**Exercise data:**
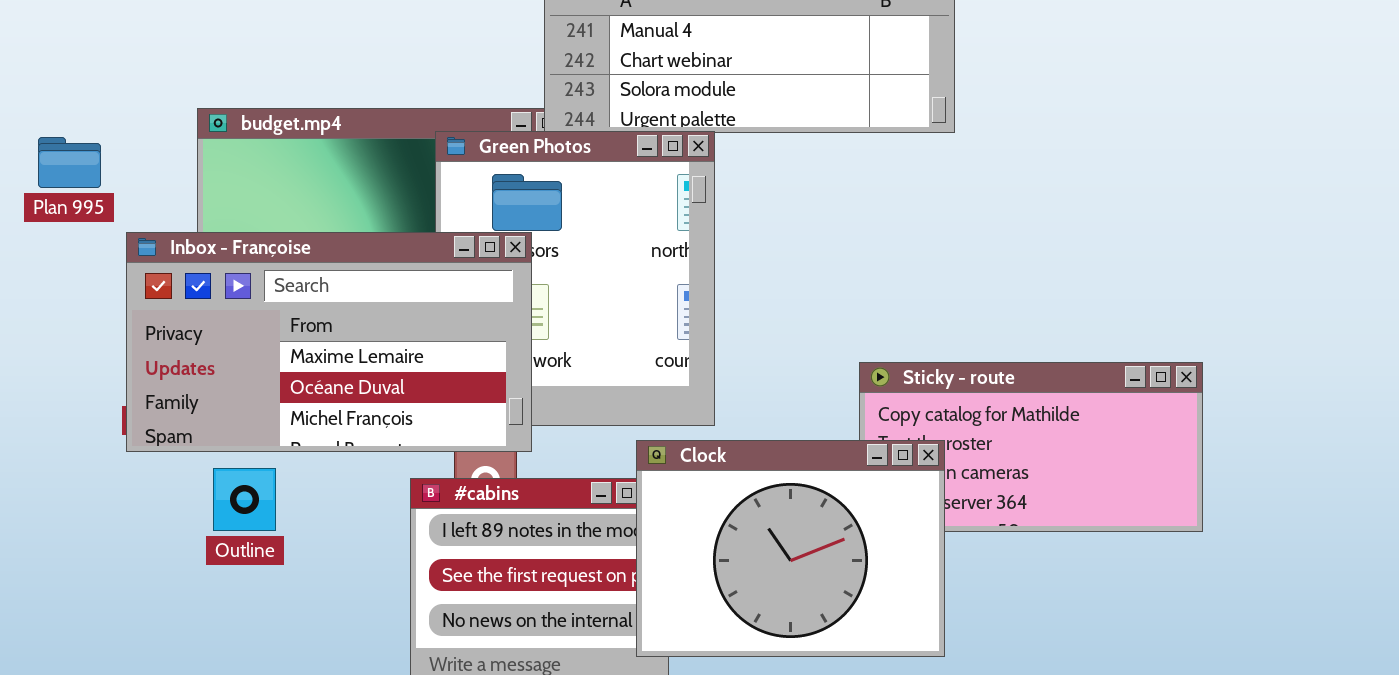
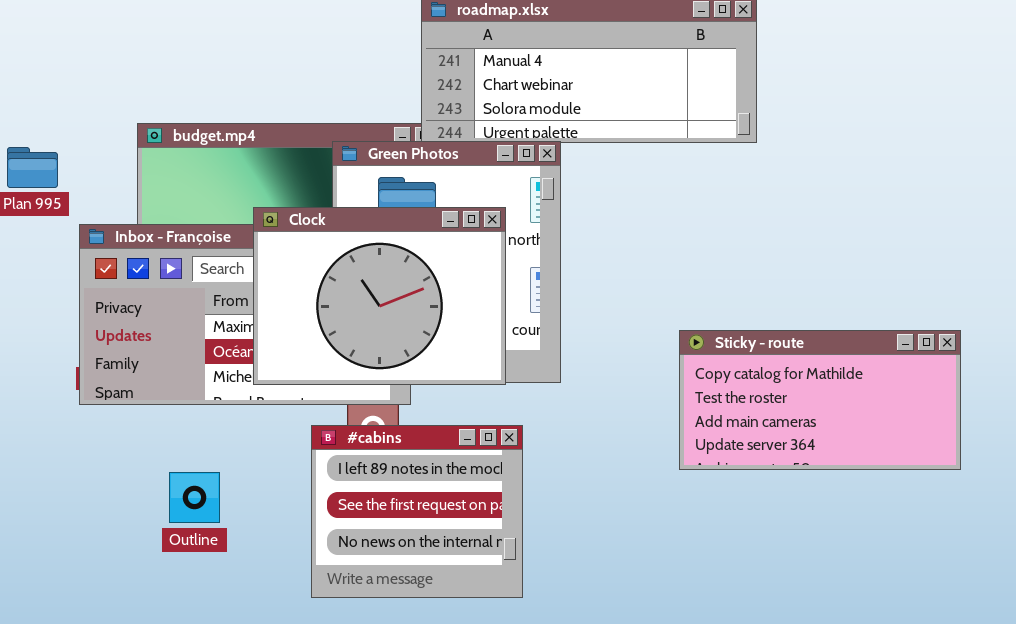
Clock: [636,440,945,657] -> [253,207,506,385], moved
Outline: [213,468,276,531] -> [169,472,220,523], moved

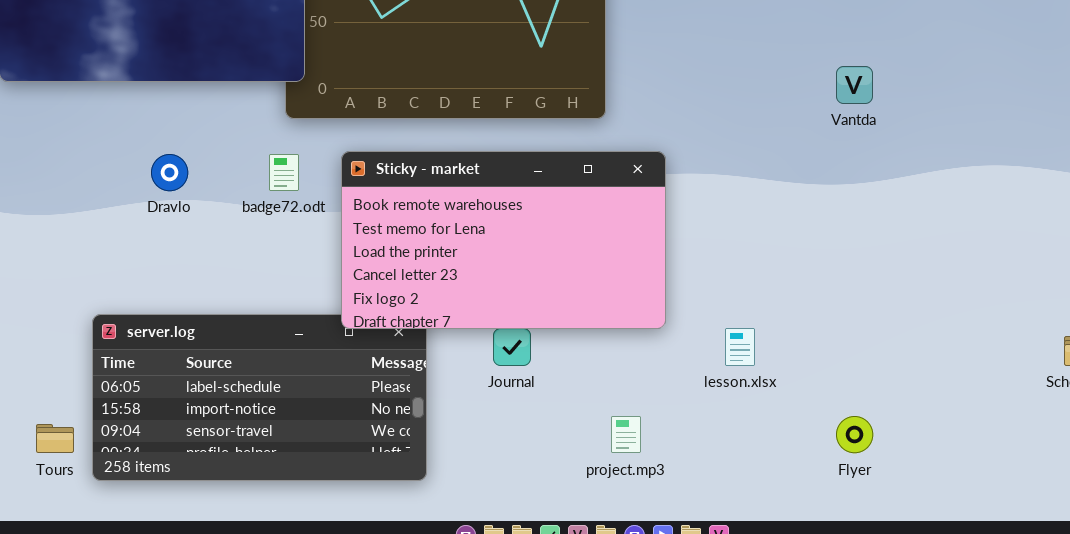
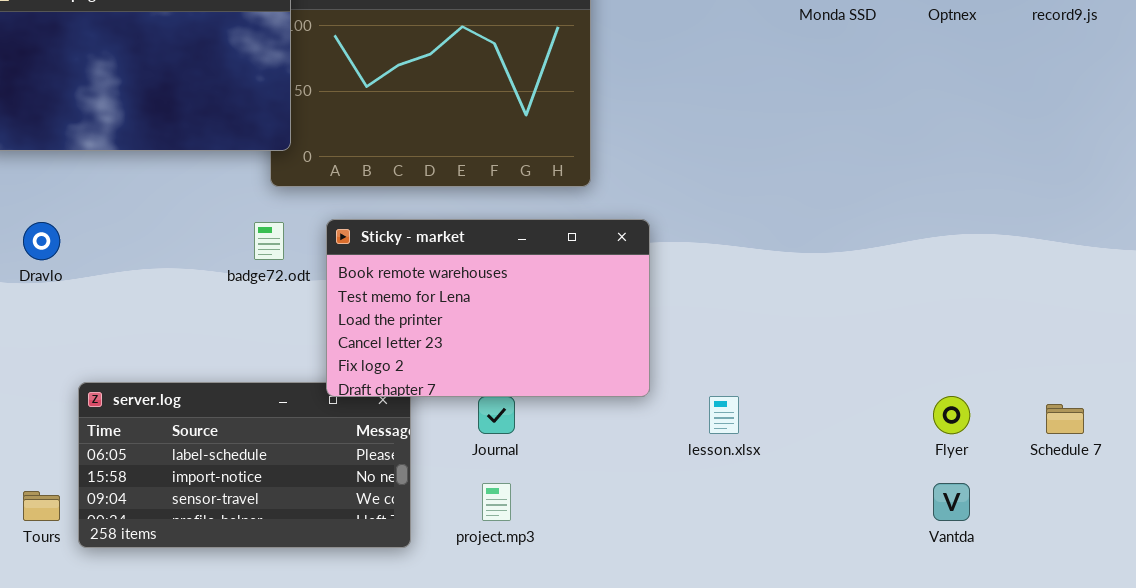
Vantda: [836,66,873,104] -> [933,483,970,521], moved
Dravlo: [151,154,188,191] -> [23,222,60,260], moved
project.mp3: [611,416,641,453] -> [482,483,511,521], moved
Flyer: [836,416,873,453] -> [933,396,970,434], moved

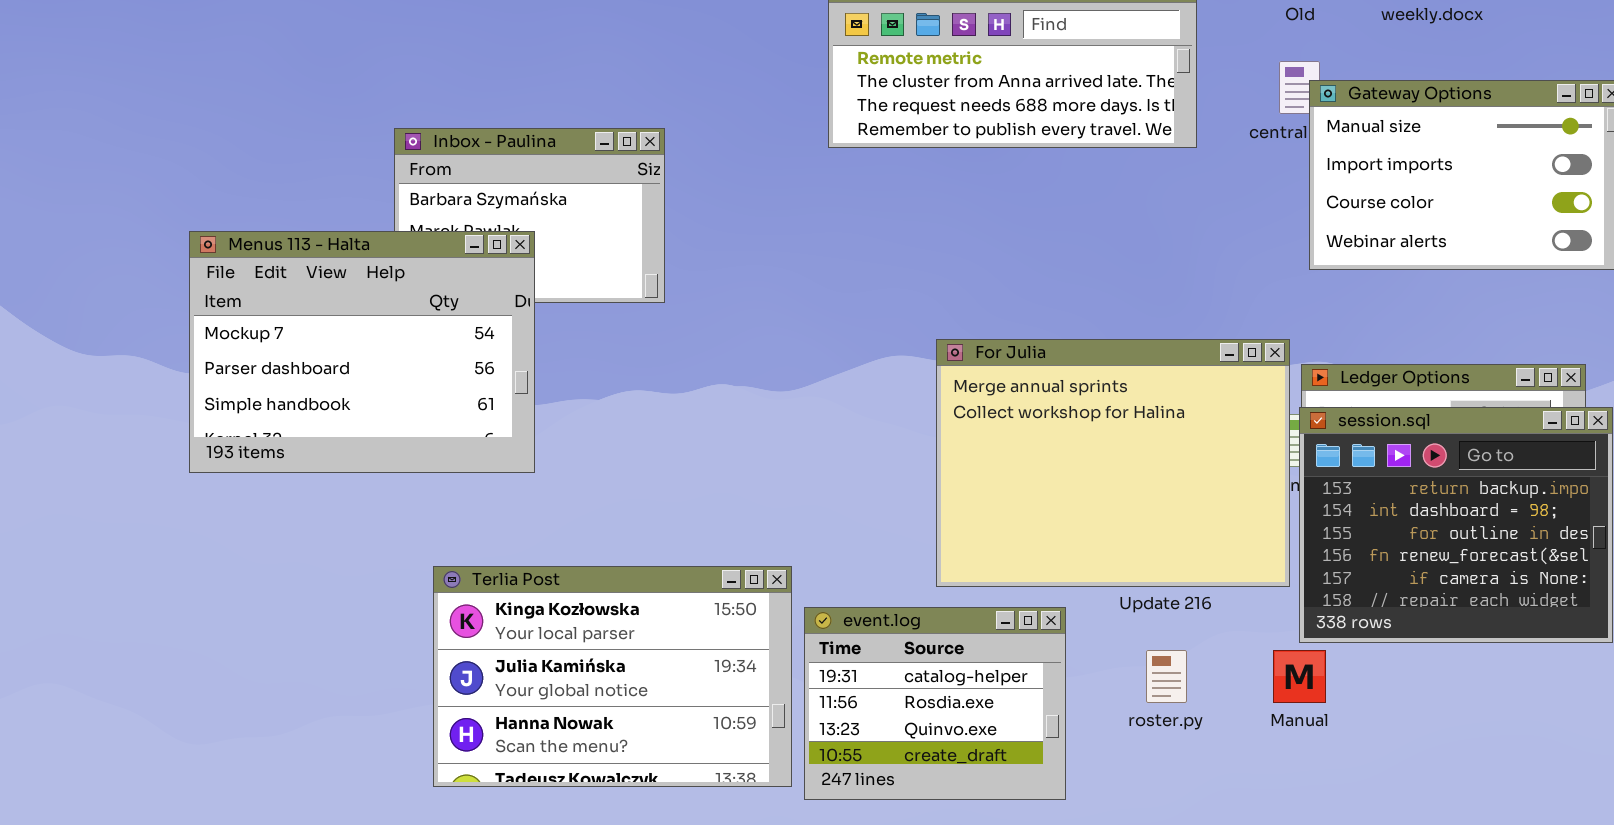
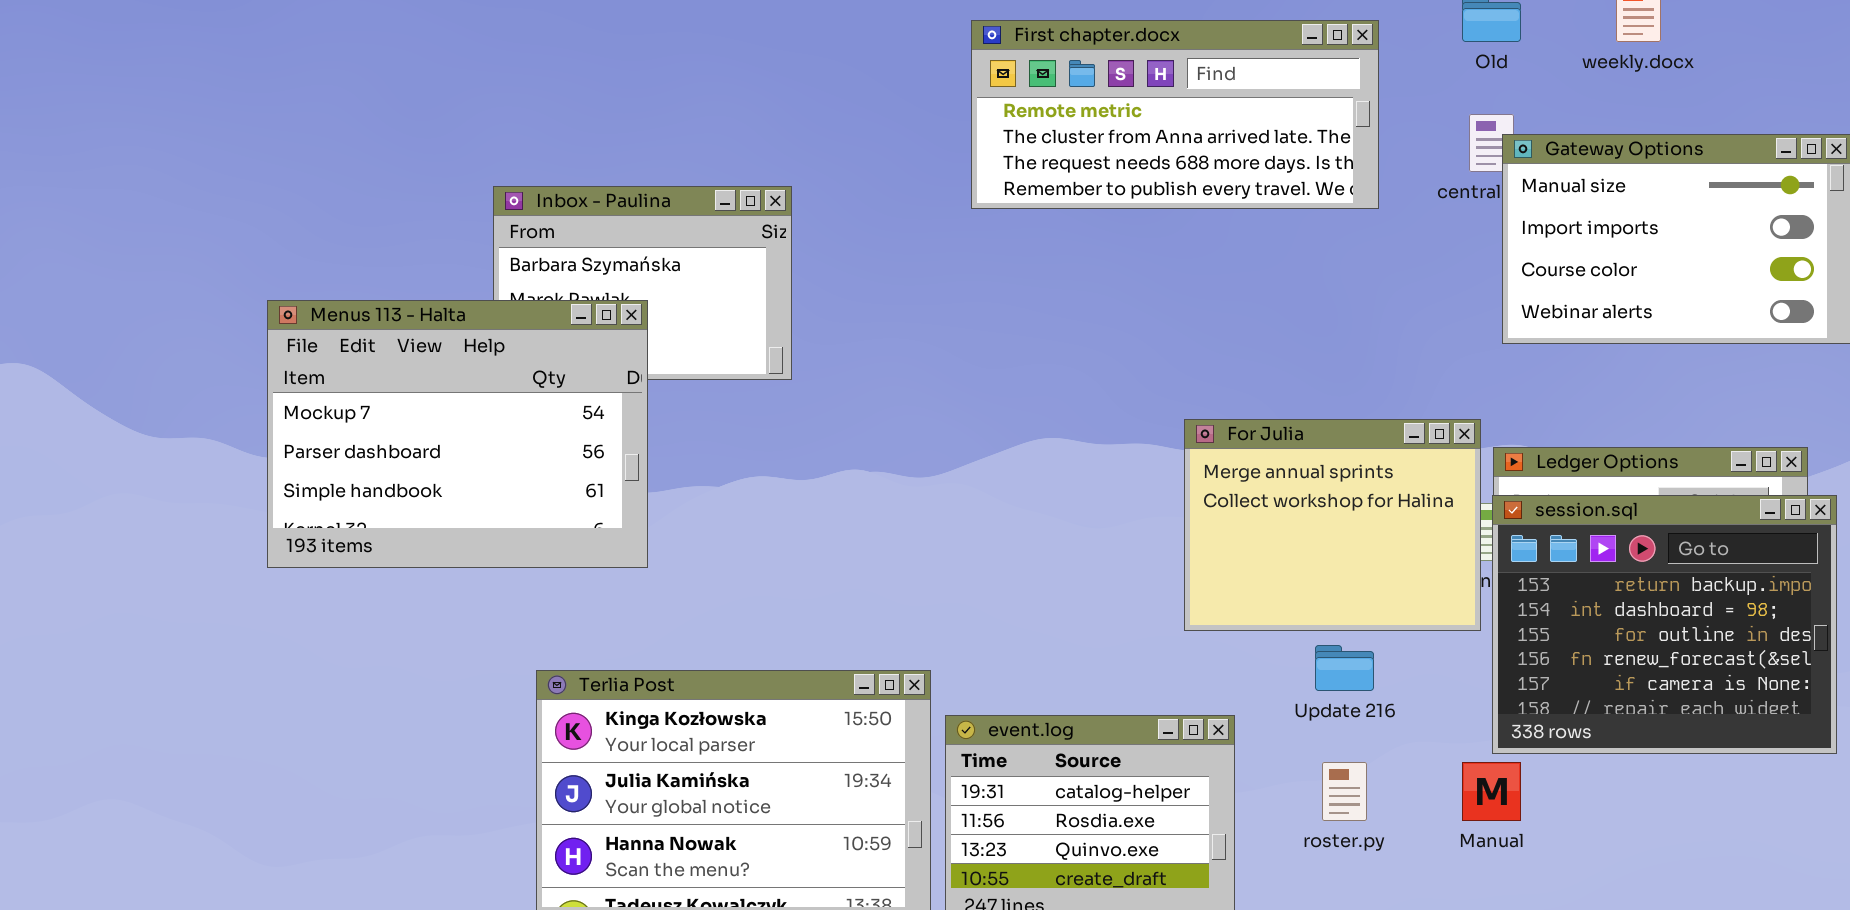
For Julia: [936,339,1290,587] -> [1184,419,1481,631], resized

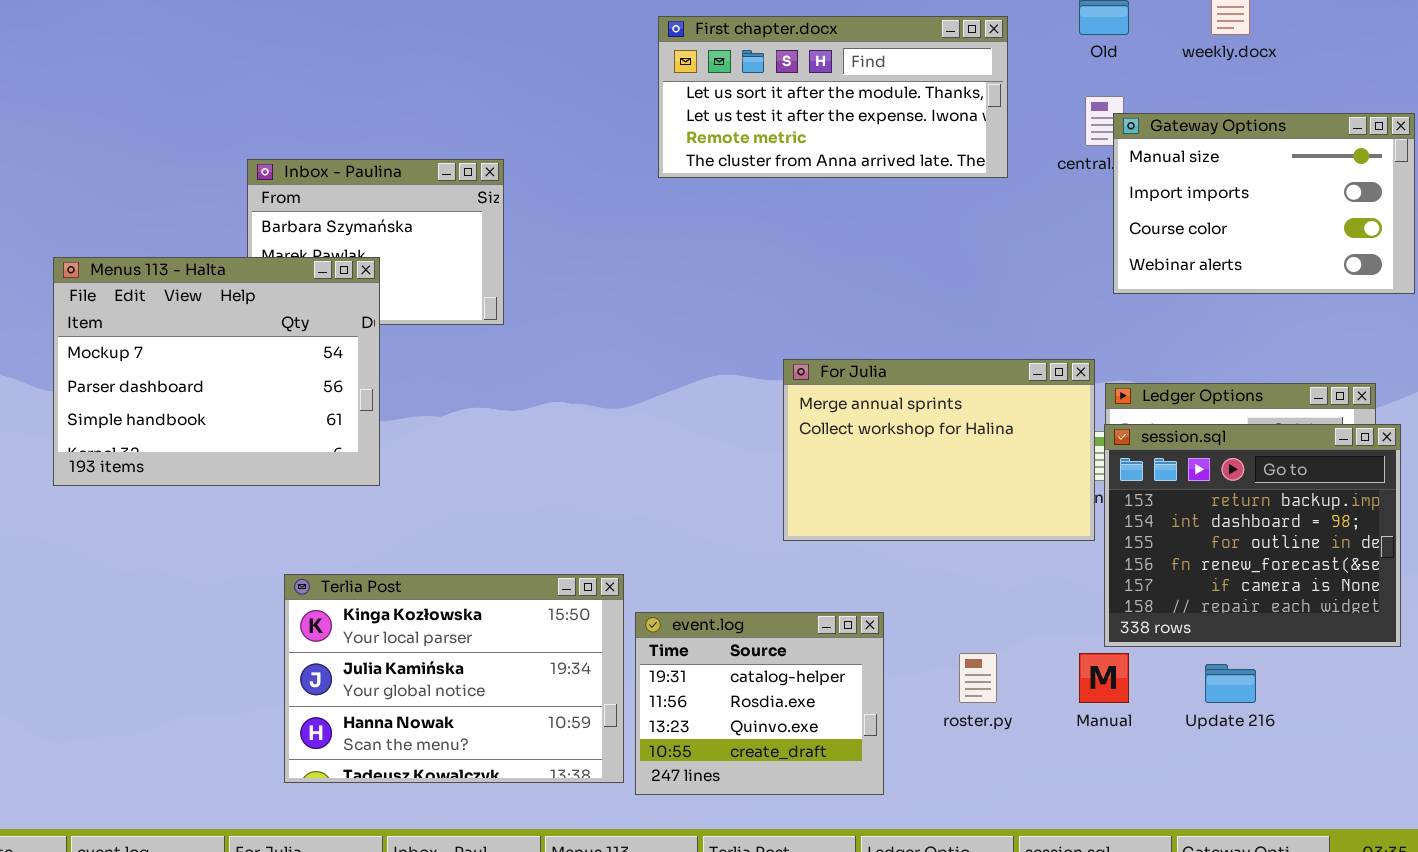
First chapter.docx: [971,20,1379,209] -> [658,16,1008,178], scrolled up 2 rows
For Julia: [1184,419,1481,631] -> [783,359,1095,541], resized
Update 216: [1315,645,1374,691] -> [1205,664,1256,703], moved

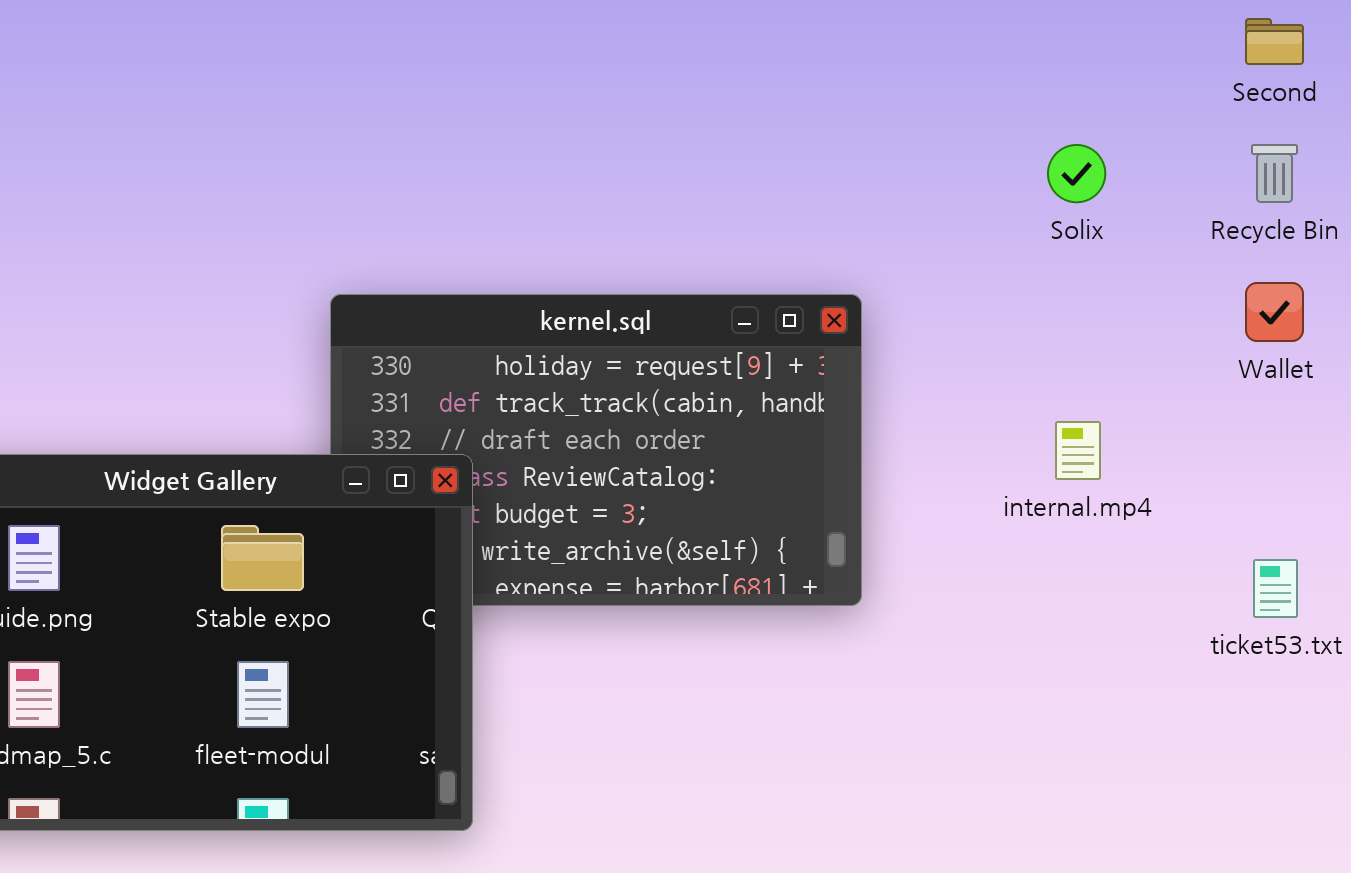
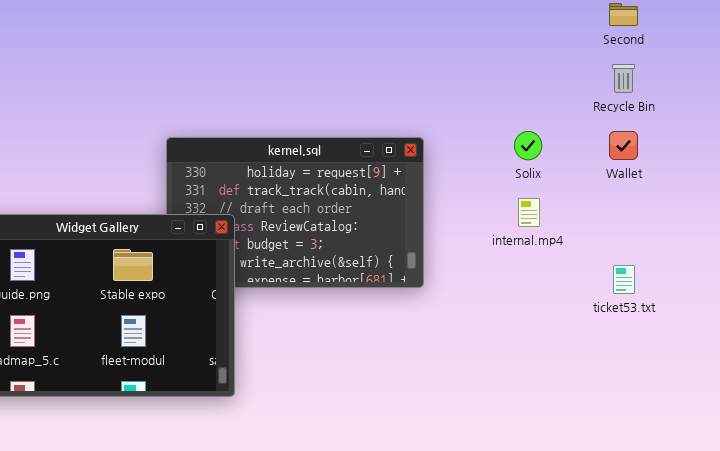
Solix: [1047,144,1106,203] -> [514,131,542,160], moved

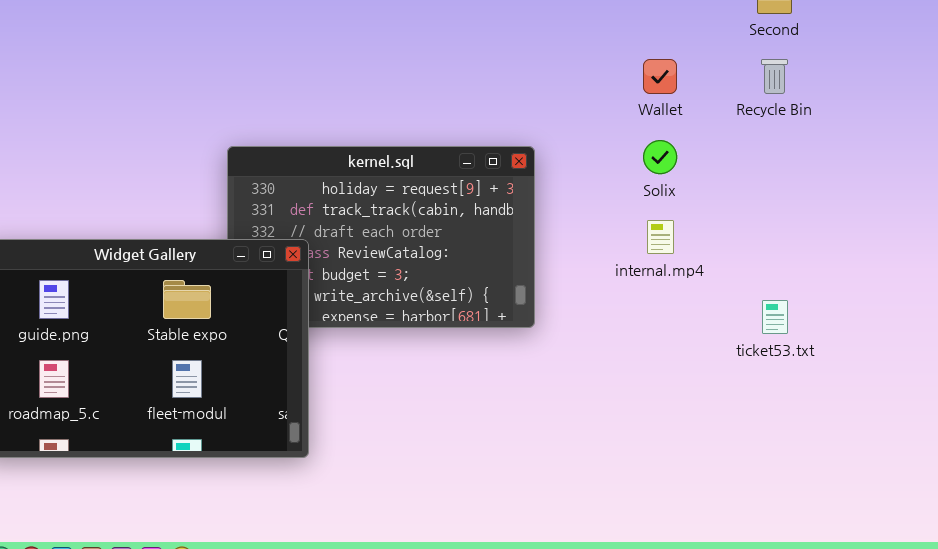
Wallet: [609,131,638,160] -> [643,59,677,94], moved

**Problem to work on:** Copy out exactly the lines from the one with "Update 216: [1315,645,1374,691]" through the end of the listing, both ends included, omitting any picture.

**The answer:**
Update 216: [1315,645,1374,691] -> [1205,664,1256,703], moved

Solix: [1047,144,1106,203] -> [514,131,542,160], moved

Wallet: [609,131,638,160] -> [643,59,677,94], moved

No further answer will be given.